Provided information →
☆ ☆ ☆ ☆ ☆ ☆ ☆

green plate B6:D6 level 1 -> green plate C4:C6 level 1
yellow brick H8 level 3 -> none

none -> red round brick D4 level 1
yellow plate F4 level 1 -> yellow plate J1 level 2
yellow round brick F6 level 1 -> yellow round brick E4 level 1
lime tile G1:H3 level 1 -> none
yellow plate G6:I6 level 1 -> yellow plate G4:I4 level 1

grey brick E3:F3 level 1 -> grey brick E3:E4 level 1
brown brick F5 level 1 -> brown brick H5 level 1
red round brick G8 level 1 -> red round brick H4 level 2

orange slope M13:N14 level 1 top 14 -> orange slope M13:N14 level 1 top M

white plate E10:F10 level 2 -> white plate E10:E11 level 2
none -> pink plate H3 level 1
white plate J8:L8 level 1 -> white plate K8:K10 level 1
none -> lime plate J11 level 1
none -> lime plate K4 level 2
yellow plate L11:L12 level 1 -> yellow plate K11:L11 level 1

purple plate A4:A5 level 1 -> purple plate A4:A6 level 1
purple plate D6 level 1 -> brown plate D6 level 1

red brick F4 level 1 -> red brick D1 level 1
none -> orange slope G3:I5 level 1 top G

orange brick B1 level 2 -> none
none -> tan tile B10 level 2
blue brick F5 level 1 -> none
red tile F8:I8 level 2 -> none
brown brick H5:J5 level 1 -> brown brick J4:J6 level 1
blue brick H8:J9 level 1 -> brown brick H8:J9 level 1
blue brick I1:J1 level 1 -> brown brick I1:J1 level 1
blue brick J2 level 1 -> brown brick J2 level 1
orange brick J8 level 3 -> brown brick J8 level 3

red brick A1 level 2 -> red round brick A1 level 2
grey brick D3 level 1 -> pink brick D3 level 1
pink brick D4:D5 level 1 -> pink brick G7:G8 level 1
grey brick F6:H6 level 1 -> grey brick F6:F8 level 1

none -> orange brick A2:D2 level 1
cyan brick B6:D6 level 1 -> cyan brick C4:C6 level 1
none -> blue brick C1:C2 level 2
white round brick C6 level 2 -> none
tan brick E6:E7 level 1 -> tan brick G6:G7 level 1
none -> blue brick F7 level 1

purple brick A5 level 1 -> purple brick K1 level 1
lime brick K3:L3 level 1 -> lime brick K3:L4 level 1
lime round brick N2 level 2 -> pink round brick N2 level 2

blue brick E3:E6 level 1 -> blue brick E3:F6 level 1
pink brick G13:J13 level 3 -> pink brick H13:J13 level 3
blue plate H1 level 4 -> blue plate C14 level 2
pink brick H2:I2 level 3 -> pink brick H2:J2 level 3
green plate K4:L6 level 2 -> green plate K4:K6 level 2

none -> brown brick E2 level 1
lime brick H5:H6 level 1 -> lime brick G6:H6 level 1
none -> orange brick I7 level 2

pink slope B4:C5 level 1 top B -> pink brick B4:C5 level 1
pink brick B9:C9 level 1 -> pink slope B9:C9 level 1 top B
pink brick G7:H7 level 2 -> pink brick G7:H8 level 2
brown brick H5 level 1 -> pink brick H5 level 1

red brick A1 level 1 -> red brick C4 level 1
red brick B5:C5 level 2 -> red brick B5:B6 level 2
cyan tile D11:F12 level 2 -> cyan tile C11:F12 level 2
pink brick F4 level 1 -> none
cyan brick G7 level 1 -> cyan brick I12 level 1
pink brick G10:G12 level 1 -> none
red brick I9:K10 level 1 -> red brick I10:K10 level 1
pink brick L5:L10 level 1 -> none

☆ ☆ ☆ ☆ ☆ ☆ ☆

Task description → Could you repeat exactly the lines in the listing above from the one with "brown brick H5:J5" down to the one with "grey brick F6:H6"? Include both of those lines.

Answer below →
brown brick H5:J5 level 1 -> brown brick J4:J6 level 1
blue brick H8:J9 level 1 -> brown brick H8:J9 level 1
blue brick I1:J1 level 1 -> brown brick I1:J1 level 1
blue brick J2 level 1 -> brown brick J2 level 1
orange brick J8 level 3 -> brown brick J8 level 3

red brick A1 level 2 -> red round brick A1 level 2
grey brick D3 level 1 -> pink brick D3 level 1
pink brick D4:D5 level 1 -> pink brick G7:G8 level 1
grey brick F6:H6 level 1 -> grey brick F6:F8 level 1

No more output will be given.